══ Supplied records
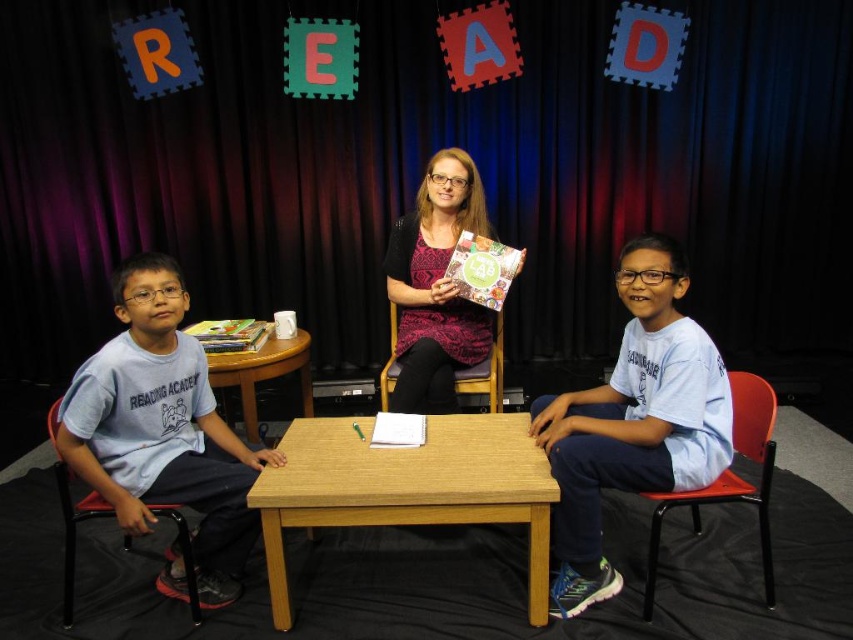
Between light blue t-shirt at center and wooden table at center, which one is positioned lower?

light blue t-shirt at center is lower down.

Who is taller, light blue t-shirt at center or wooden table at center?

light blue t-shirt at center is taller.

Is point (624, 292) closer to viewer compared to point (265, 349)?

Yes, point (624, 292) is in front of point (265, 349).

The width and height of the screenshot is (853, 640). I want to click on light blue t-shirt at center, so click(633, 420).

Who is taller, black curtain at upper center or wooden chair at center?

black curtain at upper center

Does point (735, 61) come farther from viewer compared to point (473, 372)?

Yes, it is.

Describe the element at coordinates (422, 172) in the screenshot. I see `black curtain at upper center` at that location.

Identify the location of black curtain at upper center. (422, 172).

Does point (654, 528) lie in front of point (492, 360)?

Yes, point (654, 528) is closer to viewer.

Locate an element on the screen. The image size is (853, 640). black plastic chair at lower right is located at coordinates (728, 480).

Find the location of a particular element. The height and width of the screenshot is (640, 853). black plastic chair at lower right is located at coordinates (728, 480).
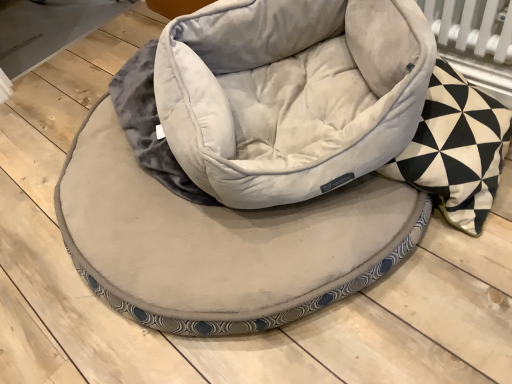
Question: In terms of width, does suede-like beige bean bag chair at center look wider or thinner when compared to velvet-like beige dog bed at center?

Choices:
 (A) wide
 (B) thin

Answer: (B)

Question: Does point (227, 6) appear closer or farther from the camera than point (203, 238)?

Choices:
 (A) farther
 (B) closer

Answer: (A)

Question: Which object is positioned farthest from the velvet-like beige dog bed at center?

Choices:
 (A) suede-like beige bean bag chair at center
 (B) black and white geometric patterned pillow at right

Answer: (B)

Question: Which object is positioned farthest from the velvet-like beige dog bed at center?

Choices:
 (A) suede-like beige bean bag chair at center
 (B) black and white geometric patterned pillow at right

Answer: (B)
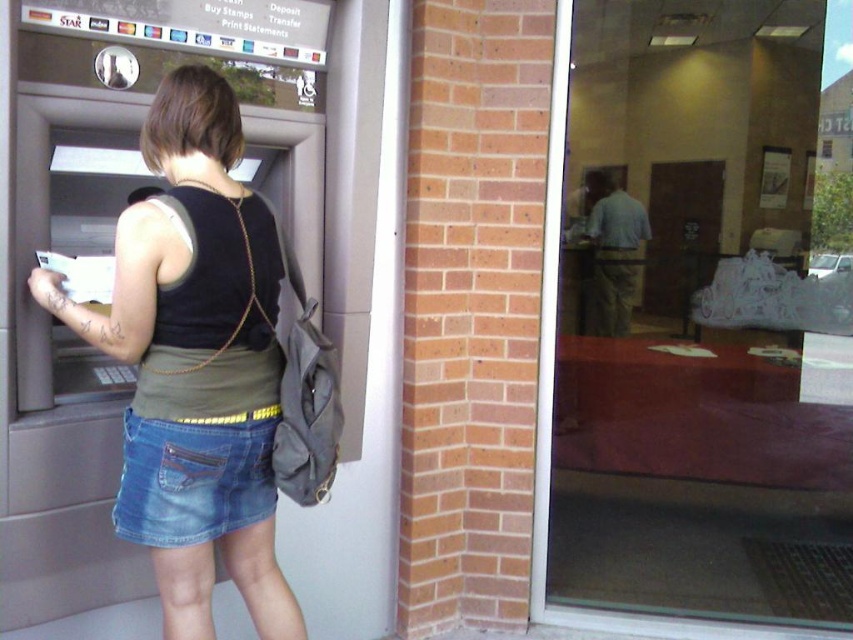
Question: Among these points, which one is nearest to the camera?

Choices:
 (A) (196, 445)
 (B) (260, 259)

Answer: (A)

Question: Among these points, which one is nearest to the camera?

Choices:
 (A) (228, 394)
 (B) (231, 509)

Answer: (A)

Question: In this image, where is denim skirt at center located relative to jeans at lower left?

Choices:
 (A) right
 (B) left

Answer: (B)

Question: Is jeans at lower left positioned behind black matte vest at back?

Choices:
 (A) no
 (B) yes

Answer: (B)

Question: Which of the following is the closest to the observer?

Choices:
 (A) (216, 97)
 (B) (215, 196)
 (C) (207, 481)

Answer: (B)

Question: Does denim skirt at center have a smaller size compared to jeans at lower left?

Choices:
 (A) yes
 (B) no

Answer: (B)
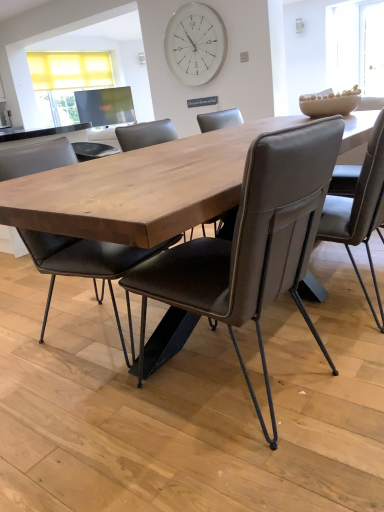
Question: Looking at the image, does leather-like chair at center, placed as the 3th chair when sorted from left to right, seem bigger or smaller compared to matte black chair at center, acting as the third chair starting from the right?

Choices:
 (A) small
 (B) big

Answer: (A)

Question: In terms of height, does leather-like chair at center, arranged as the first chair when viewed from the right, look taller or shorter compared to matte black chair at center, acting as the third chair starting from the right?

Choices:
 (A) short
 (B) tall

Answer: (A)

Question: Which is farther from the matte black chair at center, acting as the third chair starting from the right?

Choices:
 (A) leather-like chair at center, placed as the 3th chair when sorted from left to right
 (B) white glass clock at upper center
 (C) brown leather chair at center, marked as the second chair in a left-to-right arrangement

Answer: (B)

Question: Which is farther from the white glass clock at upper center?

Choices:
 (A) matte black chair at center, acting as the third chair starting from the right
 (B) leather-like chair at center, placed as the 3th chair when sorted from left to right
 (C) brown leather chair at center, marked as the second chair in a left-to-right arrangement

Answer: (C)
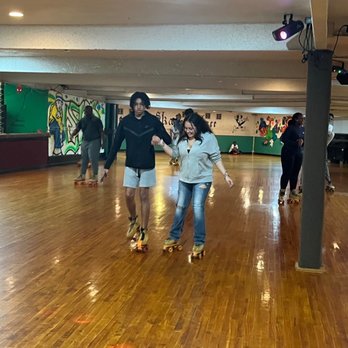
At what (x,y) coordinates should I click in order to perform the action: click on ceiling. Please return your answer as a coordinate pair (x, y). This screenshot has width=348, height=348. Looking at the image, I should click on (196, 66).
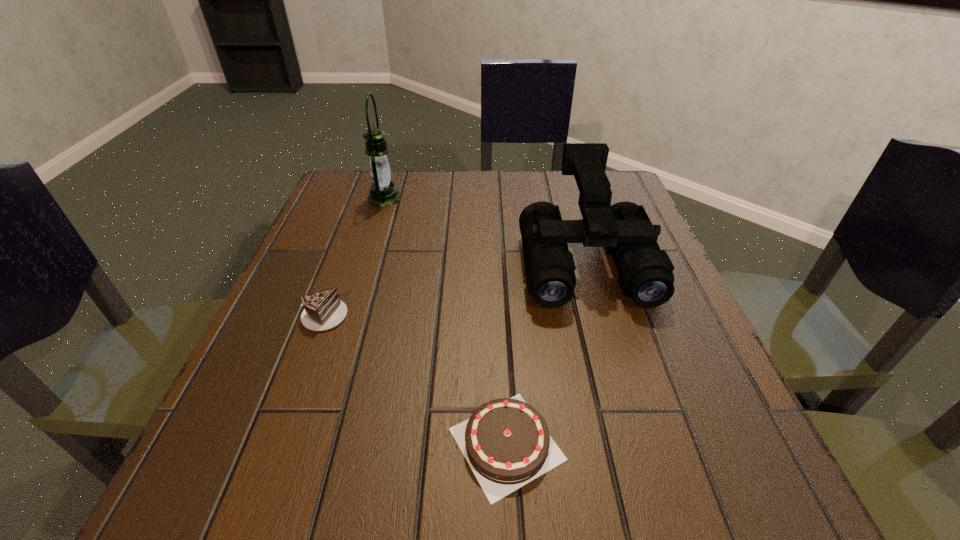
At what (x,y) coordinates should I click in order to perform the action: click on vacant space located on the back of the shortest object. Please return your answer as a coordinate pair (x, y). This screenshot has width=960, height=540. Looking at the image, I should click on (496, 235).

Find the location of `lantern positioned at the far edge`. lantern positioned at the far edge is located at coordinates (383, 193).

I want to click on binoculars that is at the far edge, so click(645, 271).

This screenshot has width=960, height=540. Find the location of `object present at the near edge`. object present at the near edge is located at coordinates (506, 442).

I want to click on lantern located at the left edge, so click(x=383, y=193).

Locate an element on the screen. This screenshot has height=540, width=960. chocolate cake present at the left edge is located at coordinates click(x=324, y=310).

I want to click on object that is at the right edge, so click(x=645, y=271).

What are the coordinates of `object at the far left corner` in the screenshot? It's located at [x=383, y=193].

I want to click on object that is at the far right corner, so click(x=645, y=271).

This screenshot has width=960, height=540. Find the location of `free point at the far edge`. free point at the far edge is located at coordinates click(x=432, y=221).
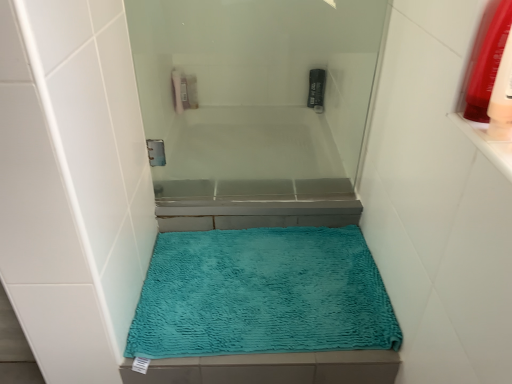
This screenshot has width=512, height=384. Find the location of `vacant space to the left of transparent glass screen door at upper center`. vacant space to the left of transparent glass screen door at upper center is located at coordinates (210, 191).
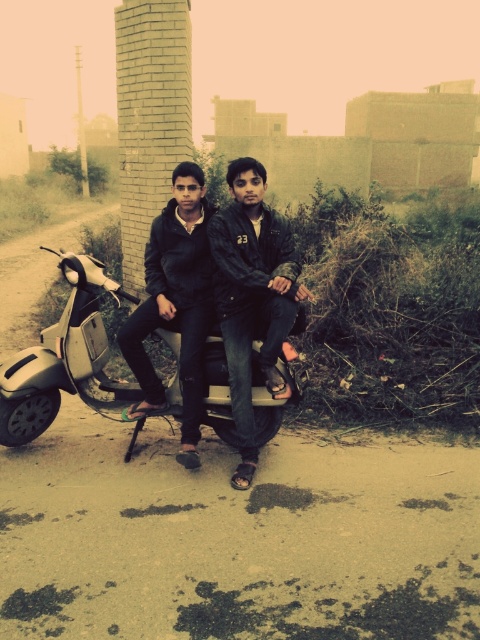
Question: Which point is closer to the camera taking this photo?

Choices:
 (A) (220, 344)
 (B) (224, 316)

Answer: (B)

Question: Which object appears farthest from the camera in this image?

Choices:
 (A) dark blue jeans at center
 (B) metallic silver scooter at center

Answer: (B)

Question: Does dark blue jeans at center appear on the left side of metallic silver scooter at center?

Choices:
 (A) yes
 (B) no

Answer: (B)

Question: Does dark blue jeans at center come behind metallic silver scooter at center?

Choices:
 (A) yes
 (B) no

Answer: (B)

Question: In this image, where is dark blue jeans at center located relative to metallic silver scooter at center?

Choices:
 (A) left
 (B) right

Answer: (B)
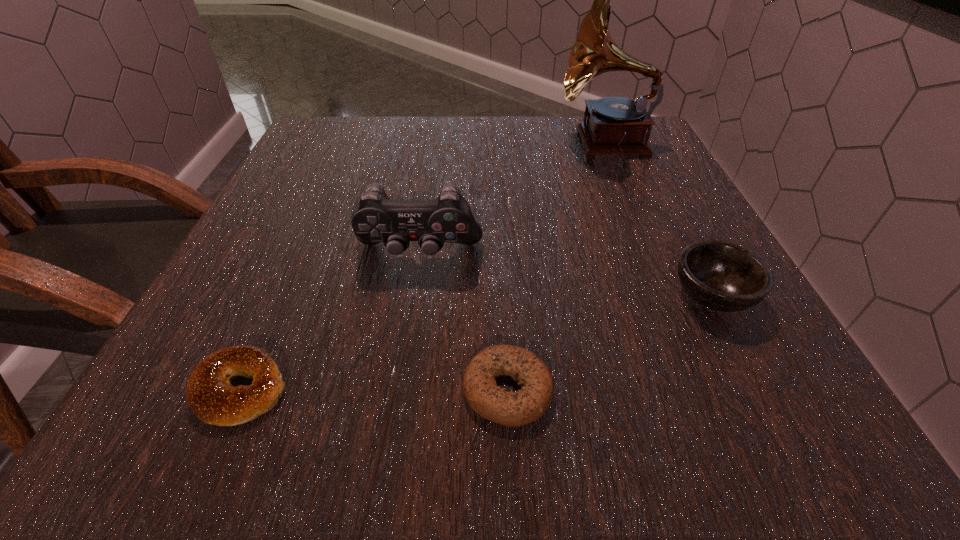
The image size is (960, 540). What are the coordinates of `vacant position in the image that satisfies the following two spatial constraints: 1. on the surface of the second tallest object with buttons; 2. on the left side of the bowl` in the screenshot? It's located at (412, 295).

Find the location of `vacant position in the image that satisfies the following two spatial constraints: 1. on the surface of the bowl with buttons; 2. on the right side of the fourth shortest object`. vacant position in the image that satisfies the following two spatial constraints: 1. on the surface of the bowl with buttons; 2. on the right side of the fourth shortest object is located at coordinates (412, 295).

I want to click on vacant space that satisfies the following two spatial constraints: 1. on the back side of the bowl; 2. on the horn of the farthest object, so click(x=632, y=141).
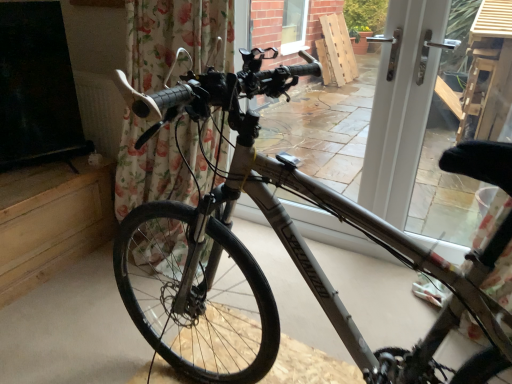
Identify the location of free space in front of floral fabric curtain at left. The width and height of the screenshot is (512, 384). (99, 303).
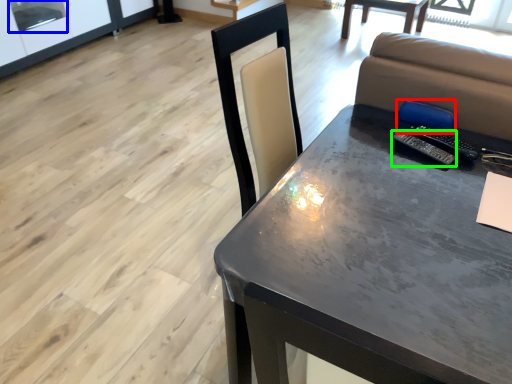
Question: Considering the real-world distances, which object is closest to armchair (highlighted by a red box)? window screen (highlighted by a blue box) or remote (highlighted by a green box).

Choices:
 (A) window screen
 (B) remote

Answer: (B)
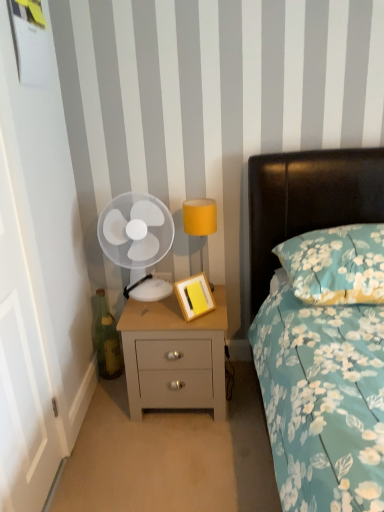
Question: Considering the relative sizes of wooden picture frame at center and floral fabric pillow at upper right in the image provided, is wooden picture frame at center smaller than floral fabric pillow at upper right?

Choices:
 (A) yes
 (B) no

Answer: (A)

Question: Is wooden picture frame at center with floral fabric pillow at upper right?

Choices:
 (A) no
 (B) yes

Answer: (A)

Question: Is wooden picture frame at center oriented away from floral fabric pillow at upper right?

Choices:
 (A) yes
 (B) no

Answer: (B)

Question: Is wooden picture frame at center at the left side of floral fabric pillow at upper right?

Choices:
 (A) no
 (B) yes

Answer: (B)

Question: From the image's perspective, is wooden picture frame at center on top of floral fabric pillow at upper right?

Choices:
 (A) yes
 (B) no

Answer: (B)

Question: Can you confirm if wooden picture frame at center is wider than floral fabric pillow at upper right?

Choices:
 (A) no
 (B) yes

Answer: (A)

Question: Does light gray wood nightstand at center have a larger size compared to floral fabric pillow at upper right?

Choices:
 (A) yes
 (B) no

Answer: (A)

Question: Does light gray wood nightstand at center have a lesser height compared to floral fabric pillow at upper right?

Choices:
 (A) yes
 (B) no

Answer: (B)

Question: From the image's perspective, does light gray wood nightstand at center appear lower than floral fabric pillow at upper right?

Choices:
 (A) yes
 (B) no

Answer: (A)

Question: Is light gray wood nightstand at center behind floral fabric pillow at upper right?

Choices:
 (A) yes
 (B) no

Answer: (A)

Question: Are light gray wood nightstand at center and floral fabric pillow at upper right far apart?

Choices:
 (A) yes
 (B) no

Answer: (B)

Question: Is light gray wood nightstand at center turned away from floral fabric pillow at upper right?

Choices:
 (A) no
 (B) yes

Answer: (A)

Question: Is white plastic fan at left at the back of floral fabric pillow at upper right?

Choices:
 (A) yes
 (B) no

Answer: (B)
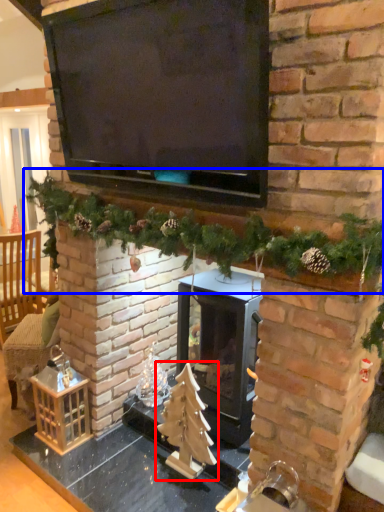
Question: Which object appears closest to the camera in this image, christmas tree (highlighted by a red box) or christmas decoration (highlighted by a blue box)?

Choices:
 (A) christmas tree
 (B) christmas decoration

Answer: (B)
════
▸ Job:
Locate every line in the items above that contains the word "corner", and copy each of those lines out in full.

▸ Result of this task:
What are the coordinates of `object at the far left corner` in the screenshot? It's located at [x=383, y=193].
I want to click on object that is at the far right corner, so click(x=645, y=271).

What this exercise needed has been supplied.